[Source data]

■ ■ ■ ■

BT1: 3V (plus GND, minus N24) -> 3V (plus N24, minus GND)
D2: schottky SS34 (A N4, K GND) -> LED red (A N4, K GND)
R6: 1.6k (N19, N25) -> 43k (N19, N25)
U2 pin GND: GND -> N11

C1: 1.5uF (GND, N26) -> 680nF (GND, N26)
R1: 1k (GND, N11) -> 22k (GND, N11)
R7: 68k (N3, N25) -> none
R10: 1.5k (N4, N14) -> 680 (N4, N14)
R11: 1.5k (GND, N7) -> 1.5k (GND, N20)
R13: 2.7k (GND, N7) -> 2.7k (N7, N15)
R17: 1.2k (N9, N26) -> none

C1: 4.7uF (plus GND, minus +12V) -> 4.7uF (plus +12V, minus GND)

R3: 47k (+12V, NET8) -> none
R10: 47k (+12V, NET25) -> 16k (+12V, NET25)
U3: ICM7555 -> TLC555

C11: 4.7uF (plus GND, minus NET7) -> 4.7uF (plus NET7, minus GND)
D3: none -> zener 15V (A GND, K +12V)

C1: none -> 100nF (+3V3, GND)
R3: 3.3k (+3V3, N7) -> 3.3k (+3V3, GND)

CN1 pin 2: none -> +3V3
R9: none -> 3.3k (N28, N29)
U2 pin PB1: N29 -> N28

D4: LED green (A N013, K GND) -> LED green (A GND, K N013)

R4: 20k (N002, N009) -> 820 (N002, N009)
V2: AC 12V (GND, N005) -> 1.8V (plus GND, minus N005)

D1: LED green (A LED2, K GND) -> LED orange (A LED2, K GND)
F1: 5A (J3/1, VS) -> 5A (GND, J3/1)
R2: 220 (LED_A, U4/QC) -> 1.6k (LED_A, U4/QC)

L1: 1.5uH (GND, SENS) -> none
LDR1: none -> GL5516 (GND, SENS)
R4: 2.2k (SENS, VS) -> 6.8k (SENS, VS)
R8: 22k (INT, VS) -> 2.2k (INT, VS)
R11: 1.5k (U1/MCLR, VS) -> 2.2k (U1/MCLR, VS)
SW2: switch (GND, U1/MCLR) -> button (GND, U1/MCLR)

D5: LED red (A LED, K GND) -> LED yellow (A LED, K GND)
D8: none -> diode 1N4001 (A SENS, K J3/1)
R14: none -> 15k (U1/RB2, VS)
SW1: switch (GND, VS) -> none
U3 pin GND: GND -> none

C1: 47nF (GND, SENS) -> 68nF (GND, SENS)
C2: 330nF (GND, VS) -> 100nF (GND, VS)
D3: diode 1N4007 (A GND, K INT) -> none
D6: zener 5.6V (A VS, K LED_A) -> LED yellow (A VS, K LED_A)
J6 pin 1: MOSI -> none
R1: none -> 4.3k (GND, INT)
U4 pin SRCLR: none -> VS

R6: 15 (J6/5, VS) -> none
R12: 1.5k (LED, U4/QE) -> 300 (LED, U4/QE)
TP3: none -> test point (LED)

■ ■ ■ ■

▶ [Task]: Every line above with the word "SENS" belongs in the answer, copied as written.

▶ [Answer section]:
L1: 1.5uH (GND, SENS) -> none
LDR1: none -> GL5516 (GND, SENS)
R4: 2.2k (SENS, VS) -> 6.8k (SENS, VS)
D8: none -> diode 1N4001 (A SENS, K J3/1)
C1: 47nF (GND, SENS) -> 68nF (GND, SENS)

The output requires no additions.